Start of Block

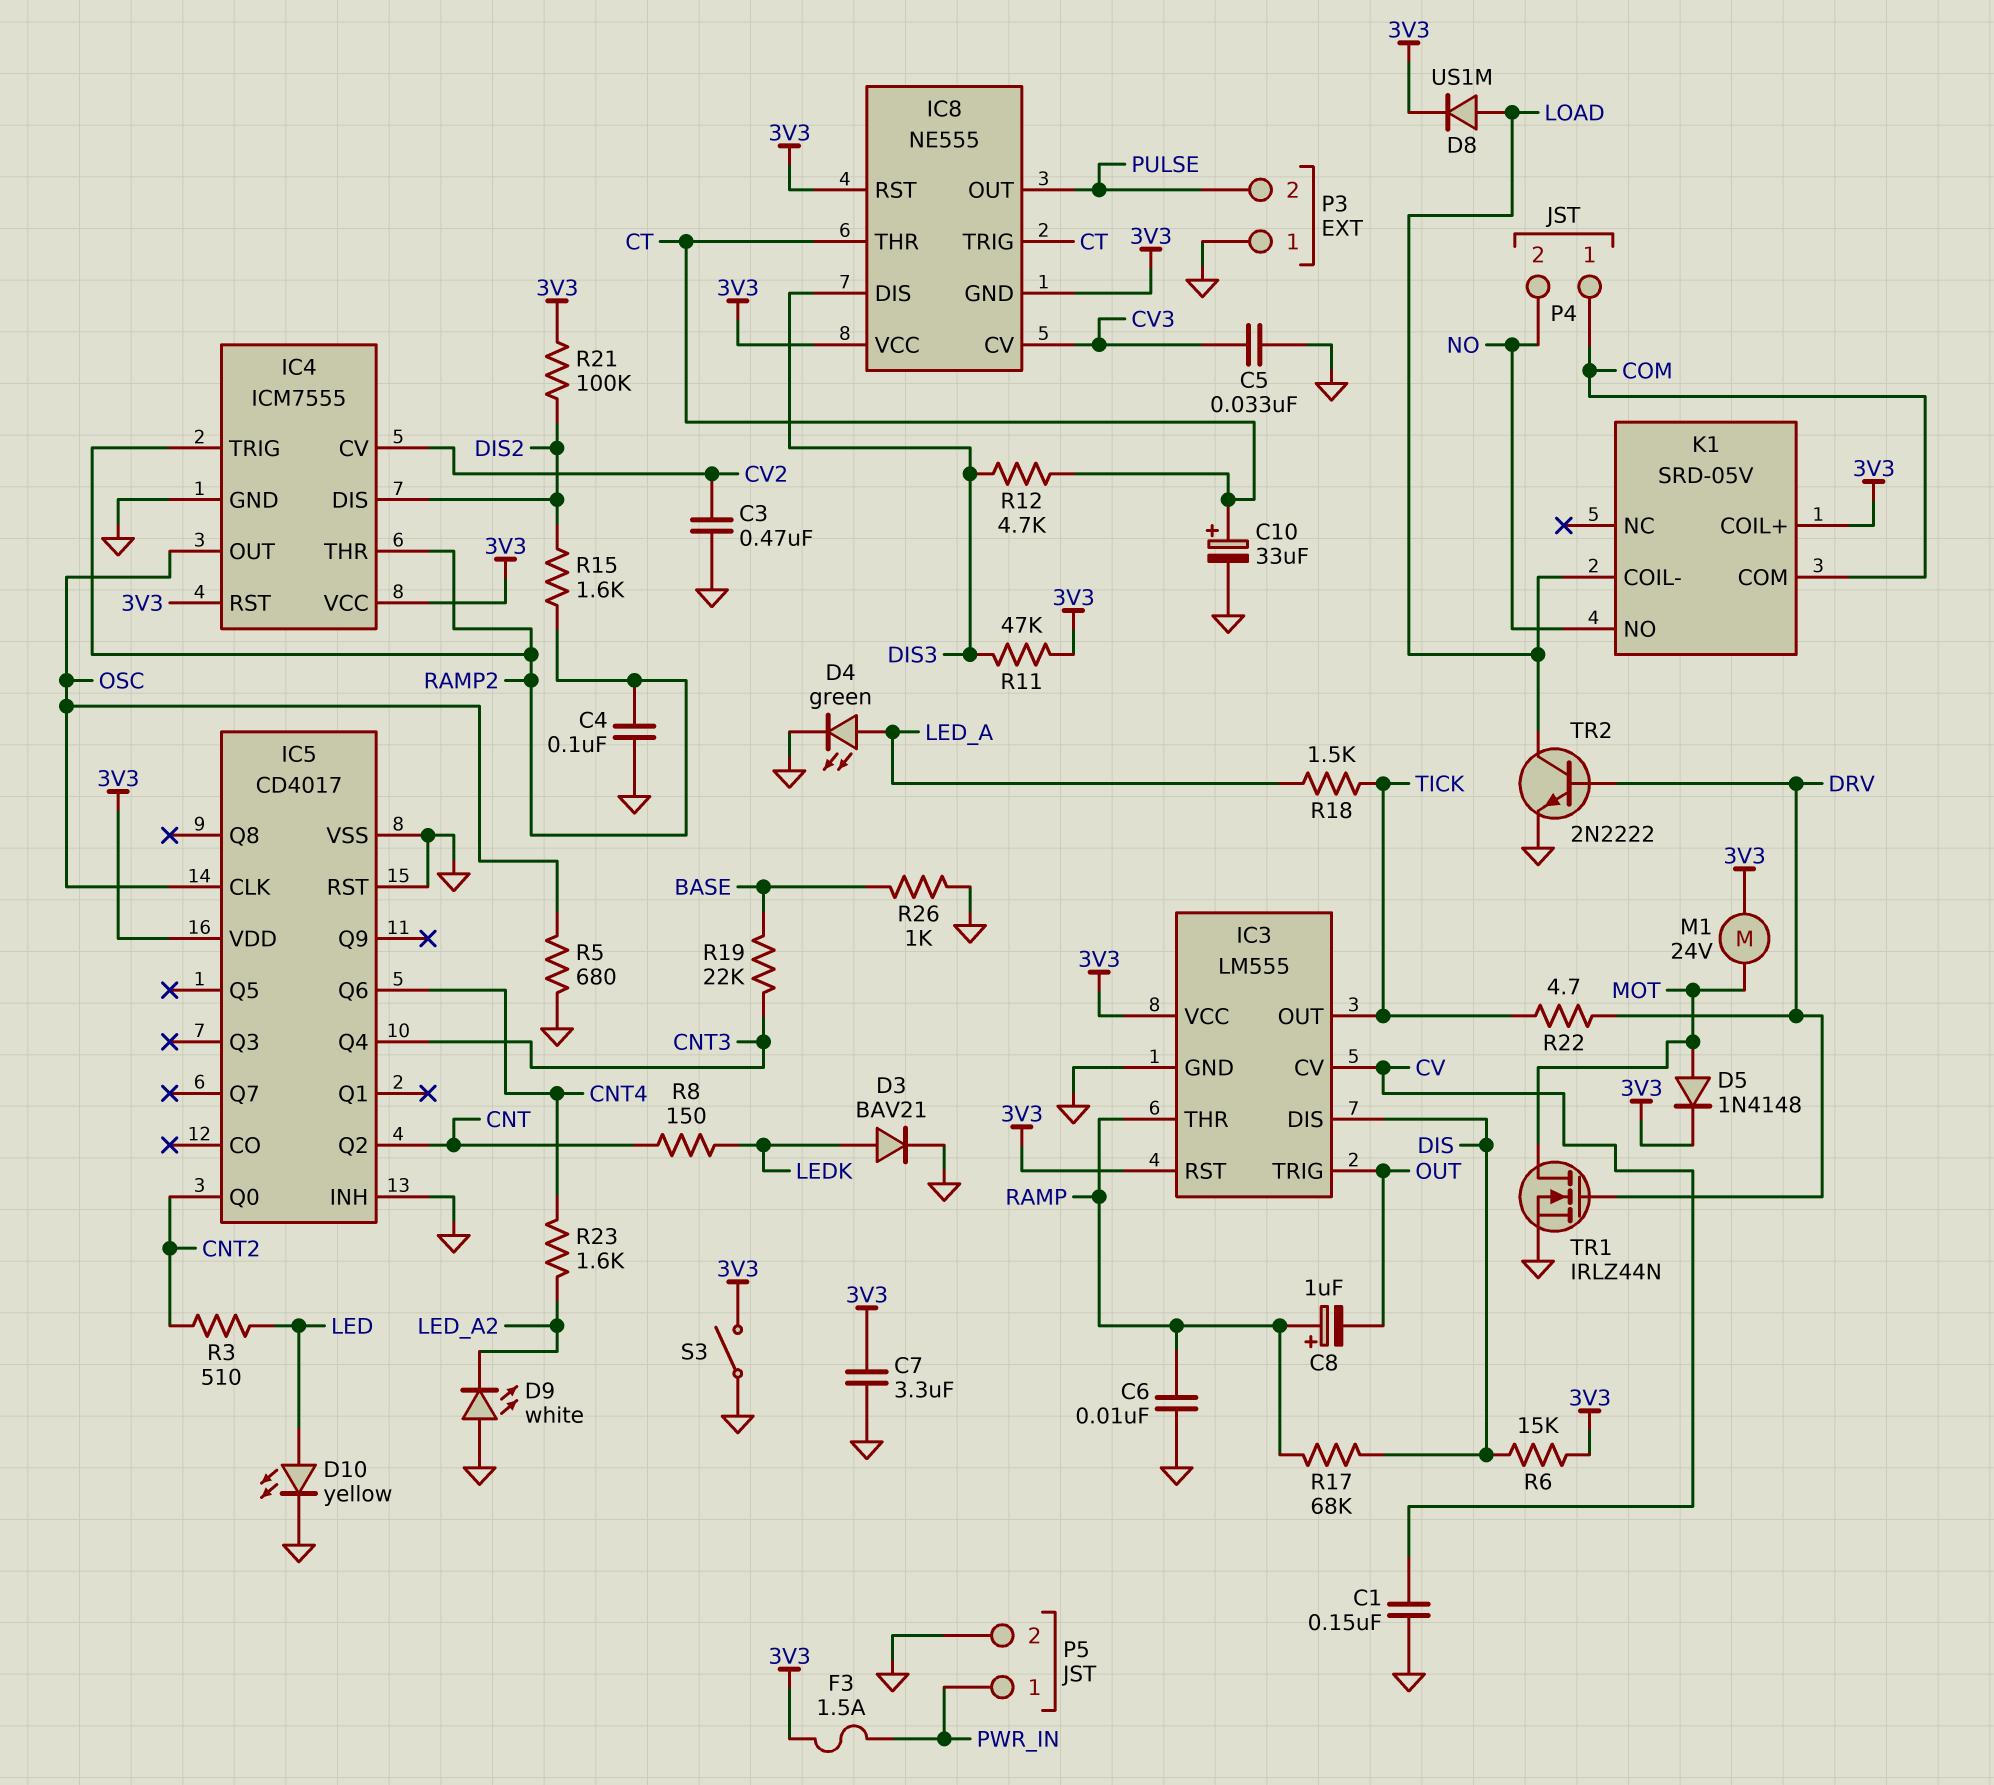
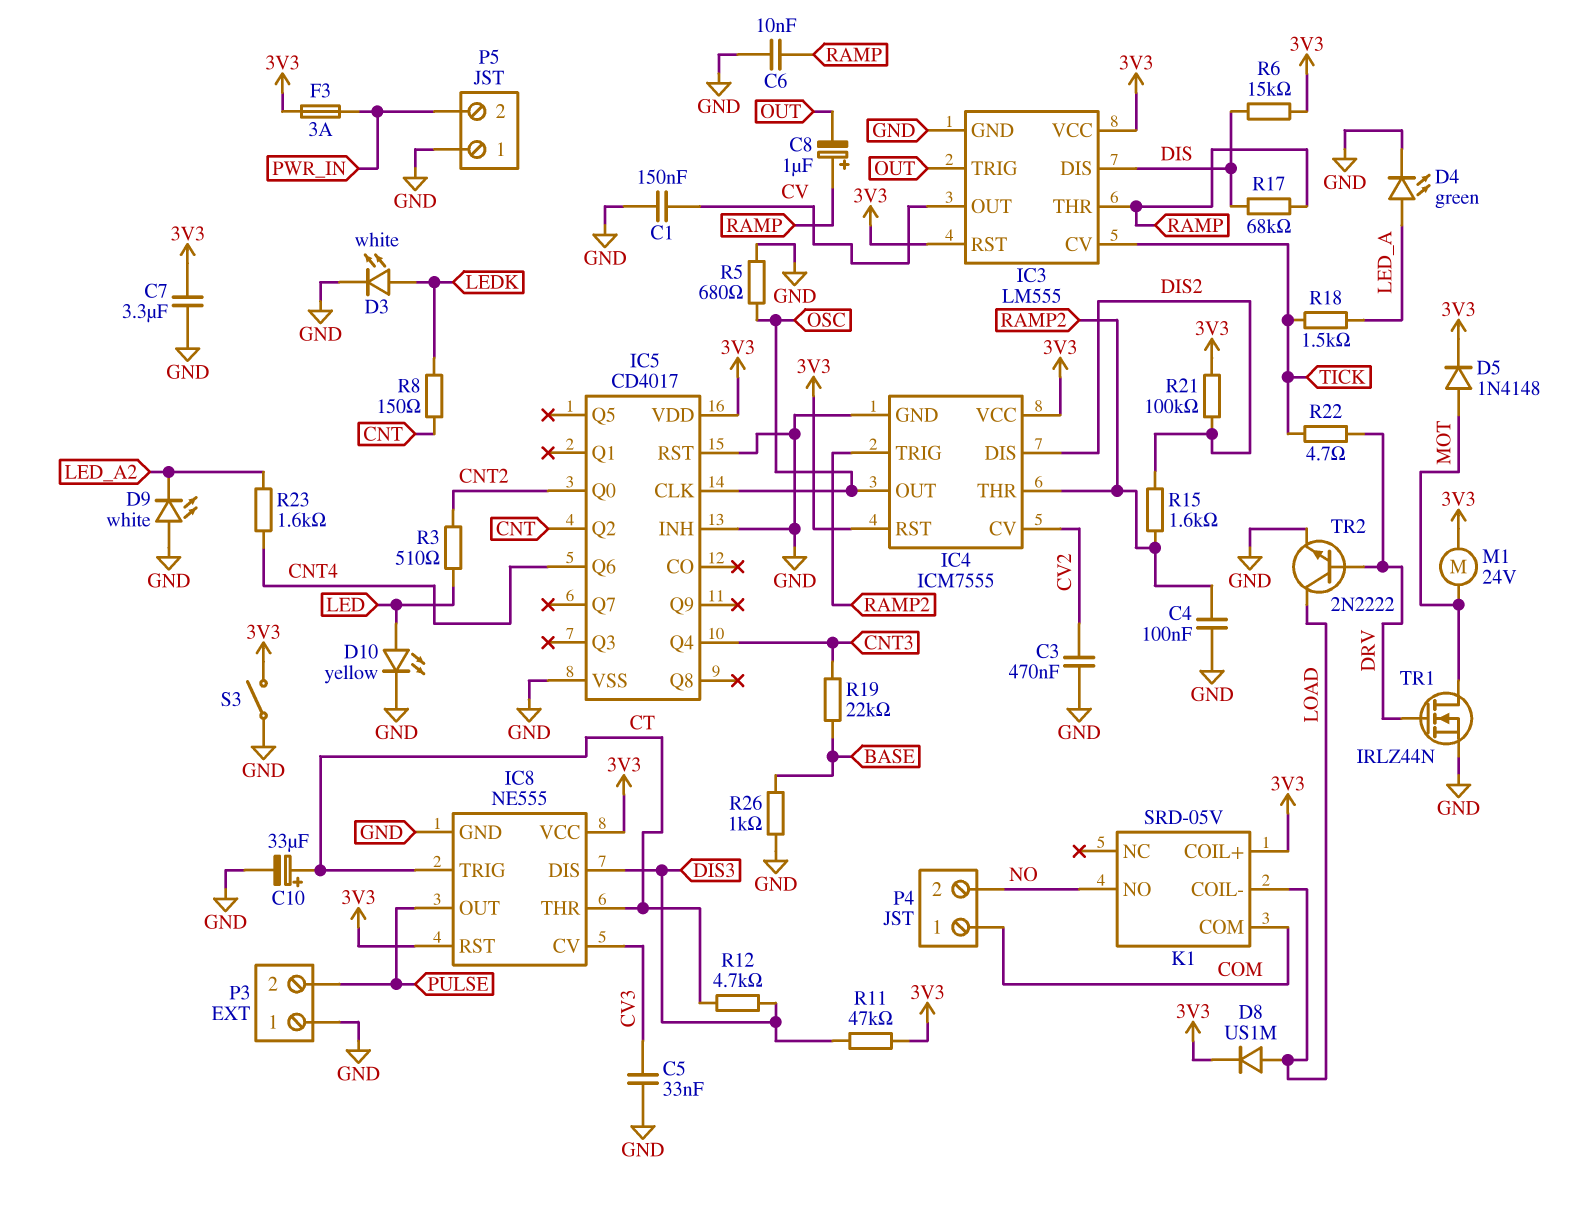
D3: diode BAV21 (A LEDK, K GND) -> LED white (A LEDK, K GND)
F3: 1.5A (3V3, PWR_IN) -> 3A (3V3, PWR_IN)
IC3 pin CV: CV -> TICK
IC3 pin OUT: TICK -> CV
IC8 pin GND: 3V3 -> GND
P5 pin 1: PWR_IN -> GND
P5 pin 2: GND -> PWR_IN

End of Block

▸ **REQUIRED WORK**
With the line containing "IC8 pin GND: 3V3 -> GND" as the start and the last line of the listing as the end, restate that stretch word for word and nothing else.

▸ **ANSWER**
IC8 pin GND: 3V3 -> GND
P5 pin 1: PWR_IN -> GND
P5 pin 2: GND -> PWR_IN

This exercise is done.